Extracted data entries
++++++++++++++++++++
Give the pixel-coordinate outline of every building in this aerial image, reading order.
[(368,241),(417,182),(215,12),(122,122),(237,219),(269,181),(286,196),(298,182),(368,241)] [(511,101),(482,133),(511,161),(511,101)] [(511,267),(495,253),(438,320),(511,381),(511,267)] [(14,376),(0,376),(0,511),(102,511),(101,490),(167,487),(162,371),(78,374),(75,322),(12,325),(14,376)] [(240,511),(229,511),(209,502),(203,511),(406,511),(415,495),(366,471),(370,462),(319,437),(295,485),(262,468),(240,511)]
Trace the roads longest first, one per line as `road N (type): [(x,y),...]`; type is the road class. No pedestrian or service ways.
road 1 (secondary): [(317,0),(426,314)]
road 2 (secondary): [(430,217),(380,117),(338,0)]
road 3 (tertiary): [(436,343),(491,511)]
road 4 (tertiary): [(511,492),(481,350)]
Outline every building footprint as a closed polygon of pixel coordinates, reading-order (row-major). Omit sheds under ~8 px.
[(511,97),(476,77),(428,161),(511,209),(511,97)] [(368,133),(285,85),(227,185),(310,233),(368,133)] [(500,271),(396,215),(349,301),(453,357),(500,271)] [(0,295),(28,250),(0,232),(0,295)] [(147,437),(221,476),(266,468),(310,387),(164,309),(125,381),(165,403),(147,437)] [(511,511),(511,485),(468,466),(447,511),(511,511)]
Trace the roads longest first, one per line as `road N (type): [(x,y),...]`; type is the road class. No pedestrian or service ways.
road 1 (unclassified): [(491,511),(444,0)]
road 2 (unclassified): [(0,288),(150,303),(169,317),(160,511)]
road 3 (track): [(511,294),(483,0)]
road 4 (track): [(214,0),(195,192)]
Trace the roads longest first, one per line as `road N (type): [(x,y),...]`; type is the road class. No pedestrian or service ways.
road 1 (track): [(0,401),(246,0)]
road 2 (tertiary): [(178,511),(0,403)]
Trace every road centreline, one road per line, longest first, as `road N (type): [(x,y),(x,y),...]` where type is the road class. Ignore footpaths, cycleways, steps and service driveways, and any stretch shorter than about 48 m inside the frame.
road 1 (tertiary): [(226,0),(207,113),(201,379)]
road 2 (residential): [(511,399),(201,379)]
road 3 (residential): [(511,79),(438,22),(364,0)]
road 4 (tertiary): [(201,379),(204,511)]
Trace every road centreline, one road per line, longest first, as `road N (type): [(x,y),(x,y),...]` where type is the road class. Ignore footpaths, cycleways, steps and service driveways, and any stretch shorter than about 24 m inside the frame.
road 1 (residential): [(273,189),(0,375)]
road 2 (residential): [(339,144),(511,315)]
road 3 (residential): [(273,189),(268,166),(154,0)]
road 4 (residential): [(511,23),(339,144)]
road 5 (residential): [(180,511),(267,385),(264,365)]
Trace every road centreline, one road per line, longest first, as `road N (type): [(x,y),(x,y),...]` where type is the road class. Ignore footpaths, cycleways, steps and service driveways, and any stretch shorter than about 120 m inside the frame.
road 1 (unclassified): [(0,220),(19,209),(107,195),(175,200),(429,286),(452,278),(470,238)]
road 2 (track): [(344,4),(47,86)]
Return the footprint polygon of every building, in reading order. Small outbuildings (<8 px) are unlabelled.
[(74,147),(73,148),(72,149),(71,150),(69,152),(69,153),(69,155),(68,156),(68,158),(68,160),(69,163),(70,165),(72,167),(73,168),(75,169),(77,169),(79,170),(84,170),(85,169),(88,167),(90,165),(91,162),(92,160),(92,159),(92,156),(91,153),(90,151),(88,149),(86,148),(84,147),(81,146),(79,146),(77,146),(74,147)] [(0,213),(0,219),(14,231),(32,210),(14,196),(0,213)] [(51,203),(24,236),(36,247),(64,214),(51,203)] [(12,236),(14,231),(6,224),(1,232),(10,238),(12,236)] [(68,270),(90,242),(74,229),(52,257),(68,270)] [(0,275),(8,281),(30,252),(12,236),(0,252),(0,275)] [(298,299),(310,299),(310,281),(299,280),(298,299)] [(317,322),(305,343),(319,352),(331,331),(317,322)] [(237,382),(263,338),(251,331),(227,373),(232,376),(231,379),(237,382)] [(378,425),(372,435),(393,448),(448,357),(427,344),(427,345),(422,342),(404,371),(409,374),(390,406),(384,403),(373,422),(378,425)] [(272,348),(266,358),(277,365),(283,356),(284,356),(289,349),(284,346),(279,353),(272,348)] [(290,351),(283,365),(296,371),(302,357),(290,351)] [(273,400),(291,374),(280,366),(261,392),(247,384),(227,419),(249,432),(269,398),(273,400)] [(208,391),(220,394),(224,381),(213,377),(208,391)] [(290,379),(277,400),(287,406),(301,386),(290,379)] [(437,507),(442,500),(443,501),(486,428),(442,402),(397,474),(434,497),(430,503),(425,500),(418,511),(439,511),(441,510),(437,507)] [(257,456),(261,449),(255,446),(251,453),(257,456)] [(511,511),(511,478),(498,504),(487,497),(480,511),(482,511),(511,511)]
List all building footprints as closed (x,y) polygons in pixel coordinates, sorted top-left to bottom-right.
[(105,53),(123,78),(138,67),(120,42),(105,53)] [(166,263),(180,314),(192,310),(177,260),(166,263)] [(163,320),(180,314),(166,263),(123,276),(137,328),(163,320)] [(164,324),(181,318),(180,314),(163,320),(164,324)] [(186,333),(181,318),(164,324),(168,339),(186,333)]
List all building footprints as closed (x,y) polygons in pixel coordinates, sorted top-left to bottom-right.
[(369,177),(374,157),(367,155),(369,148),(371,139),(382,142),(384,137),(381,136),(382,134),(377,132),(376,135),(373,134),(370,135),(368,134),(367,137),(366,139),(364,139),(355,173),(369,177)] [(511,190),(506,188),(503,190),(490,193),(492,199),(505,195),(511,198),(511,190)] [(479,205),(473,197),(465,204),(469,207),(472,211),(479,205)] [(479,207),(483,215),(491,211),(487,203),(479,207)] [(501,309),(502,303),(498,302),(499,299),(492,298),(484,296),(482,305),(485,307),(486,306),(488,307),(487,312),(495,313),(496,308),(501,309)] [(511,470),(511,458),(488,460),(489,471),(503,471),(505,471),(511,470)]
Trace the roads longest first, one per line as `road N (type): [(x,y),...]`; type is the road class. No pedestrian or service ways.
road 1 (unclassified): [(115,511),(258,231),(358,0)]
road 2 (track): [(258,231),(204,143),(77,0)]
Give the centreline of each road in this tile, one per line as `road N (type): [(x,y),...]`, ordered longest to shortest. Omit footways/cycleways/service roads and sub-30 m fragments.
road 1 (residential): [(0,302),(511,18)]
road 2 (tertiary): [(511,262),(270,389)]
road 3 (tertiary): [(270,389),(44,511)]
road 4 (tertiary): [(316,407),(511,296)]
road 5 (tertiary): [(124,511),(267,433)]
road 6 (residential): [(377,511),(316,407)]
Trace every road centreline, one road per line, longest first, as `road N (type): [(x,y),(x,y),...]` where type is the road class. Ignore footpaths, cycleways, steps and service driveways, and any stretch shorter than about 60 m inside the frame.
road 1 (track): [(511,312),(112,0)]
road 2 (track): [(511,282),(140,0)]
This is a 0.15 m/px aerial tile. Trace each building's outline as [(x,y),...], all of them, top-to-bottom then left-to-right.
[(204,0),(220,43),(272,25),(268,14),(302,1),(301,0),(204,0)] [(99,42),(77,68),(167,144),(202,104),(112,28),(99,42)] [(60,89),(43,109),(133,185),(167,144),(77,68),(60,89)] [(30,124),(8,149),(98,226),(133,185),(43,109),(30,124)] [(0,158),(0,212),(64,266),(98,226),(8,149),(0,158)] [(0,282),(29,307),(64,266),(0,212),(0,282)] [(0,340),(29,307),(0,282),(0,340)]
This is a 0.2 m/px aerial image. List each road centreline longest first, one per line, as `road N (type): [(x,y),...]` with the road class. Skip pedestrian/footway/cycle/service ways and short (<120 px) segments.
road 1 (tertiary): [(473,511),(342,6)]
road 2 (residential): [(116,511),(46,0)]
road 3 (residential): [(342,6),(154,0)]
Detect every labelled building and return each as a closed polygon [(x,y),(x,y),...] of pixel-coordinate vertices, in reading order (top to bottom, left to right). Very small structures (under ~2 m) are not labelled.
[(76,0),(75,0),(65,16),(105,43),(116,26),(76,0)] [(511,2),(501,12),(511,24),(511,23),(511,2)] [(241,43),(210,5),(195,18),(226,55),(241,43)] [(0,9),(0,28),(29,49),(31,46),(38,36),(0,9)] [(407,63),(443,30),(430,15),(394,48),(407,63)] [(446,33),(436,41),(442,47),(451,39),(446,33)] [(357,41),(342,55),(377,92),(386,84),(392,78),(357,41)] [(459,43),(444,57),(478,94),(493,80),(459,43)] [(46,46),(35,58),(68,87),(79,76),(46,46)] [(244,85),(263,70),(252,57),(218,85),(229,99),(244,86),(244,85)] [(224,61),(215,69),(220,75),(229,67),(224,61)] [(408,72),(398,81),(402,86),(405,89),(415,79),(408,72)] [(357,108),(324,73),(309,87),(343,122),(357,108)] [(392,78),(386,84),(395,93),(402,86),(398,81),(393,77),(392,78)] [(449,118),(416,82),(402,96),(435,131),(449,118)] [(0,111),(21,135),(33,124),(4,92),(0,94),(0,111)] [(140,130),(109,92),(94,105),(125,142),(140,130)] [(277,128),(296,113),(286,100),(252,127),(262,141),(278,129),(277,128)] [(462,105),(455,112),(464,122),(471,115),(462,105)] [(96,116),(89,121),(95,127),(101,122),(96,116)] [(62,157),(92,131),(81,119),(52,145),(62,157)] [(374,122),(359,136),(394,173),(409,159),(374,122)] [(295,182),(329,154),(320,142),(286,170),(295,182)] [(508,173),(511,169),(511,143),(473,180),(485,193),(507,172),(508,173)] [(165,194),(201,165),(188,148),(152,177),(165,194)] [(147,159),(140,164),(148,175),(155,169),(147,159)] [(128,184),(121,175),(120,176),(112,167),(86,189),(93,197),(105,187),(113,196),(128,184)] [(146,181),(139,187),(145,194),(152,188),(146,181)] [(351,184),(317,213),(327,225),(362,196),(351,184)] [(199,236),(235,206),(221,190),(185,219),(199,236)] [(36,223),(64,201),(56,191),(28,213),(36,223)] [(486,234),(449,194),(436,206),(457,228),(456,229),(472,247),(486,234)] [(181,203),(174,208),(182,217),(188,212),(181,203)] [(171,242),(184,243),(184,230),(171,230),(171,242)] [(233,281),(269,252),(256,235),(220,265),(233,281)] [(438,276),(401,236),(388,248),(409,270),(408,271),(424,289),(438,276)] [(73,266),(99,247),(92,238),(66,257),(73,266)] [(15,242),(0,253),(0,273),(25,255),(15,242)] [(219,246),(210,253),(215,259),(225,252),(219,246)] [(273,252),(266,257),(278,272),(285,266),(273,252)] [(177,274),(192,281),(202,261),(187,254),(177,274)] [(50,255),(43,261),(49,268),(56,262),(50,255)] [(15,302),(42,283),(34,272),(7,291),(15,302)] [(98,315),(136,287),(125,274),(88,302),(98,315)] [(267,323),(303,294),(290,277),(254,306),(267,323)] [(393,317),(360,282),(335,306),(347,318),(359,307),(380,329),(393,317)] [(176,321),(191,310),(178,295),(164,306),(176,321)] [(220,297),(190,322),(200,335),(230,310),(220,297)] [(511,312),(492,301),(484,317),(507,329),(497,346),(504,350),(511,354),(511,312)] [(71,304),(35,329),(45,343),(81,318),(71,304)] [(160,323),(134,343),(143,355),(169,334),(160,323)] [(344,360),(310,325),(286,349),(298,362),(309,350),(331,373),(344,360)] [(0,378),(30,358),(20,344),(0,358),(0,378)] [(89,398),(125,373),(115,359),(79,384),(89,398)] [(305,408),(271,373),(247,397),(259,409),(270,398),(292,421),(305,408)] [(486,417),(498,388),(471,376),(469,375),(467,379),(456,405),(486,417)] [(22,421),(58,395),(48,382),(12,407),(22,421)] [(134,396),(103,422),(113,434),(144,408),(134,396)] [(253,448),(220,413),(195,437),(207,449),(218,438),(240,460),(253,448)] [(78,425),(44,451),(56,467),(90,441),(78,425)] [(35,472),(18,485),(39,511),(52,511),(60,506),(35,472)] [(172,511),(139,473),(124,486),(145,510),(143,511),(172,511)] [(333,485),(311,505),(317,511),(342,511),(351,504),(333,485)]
++++++++++++++++++++
Prompt
Please rewrite the listing from its first line through the line containing "road 4 (tertiary): [(511,492),(481,350)]", replacing "pedestrian" with "foot" and leaving everything else unchanged.

Task output
Give the pixel-coordinate outline of every building in this aerial image, reading order.
[(368,241),(417,182),(215,12),(122,122),(237,219),(269,181),(286,196),(298,182),(368,241)] [(511,101),(482,133),(511,161),(511,101)] [(511,267),(495,253),(438,320),(511,381),(511,267)] [(14,376),(0,376),(0,511),(102,511),(101,490),(167,487),(162,371),(78,374),(75,322),(12,325),(14,376)] [(240,511),(229,511),(209,502),(203,511),(406,511),(415,495),(366,471),(370,462),(319,437),(295,485),(262,468),(240,511)]
Trace the roads longest first, one per line as `road N (type): [(x,y),...]`; type is the road class. No foot or service ways.
road 1 (secondary): [(317,0),(426,314)]
road 2 (secondary): [(430,217),(380,117),(338,0)]
road 3 (tertiary): [(436,343),(491,511)]
road 4 (tertiary): [(511,492),(481,350)]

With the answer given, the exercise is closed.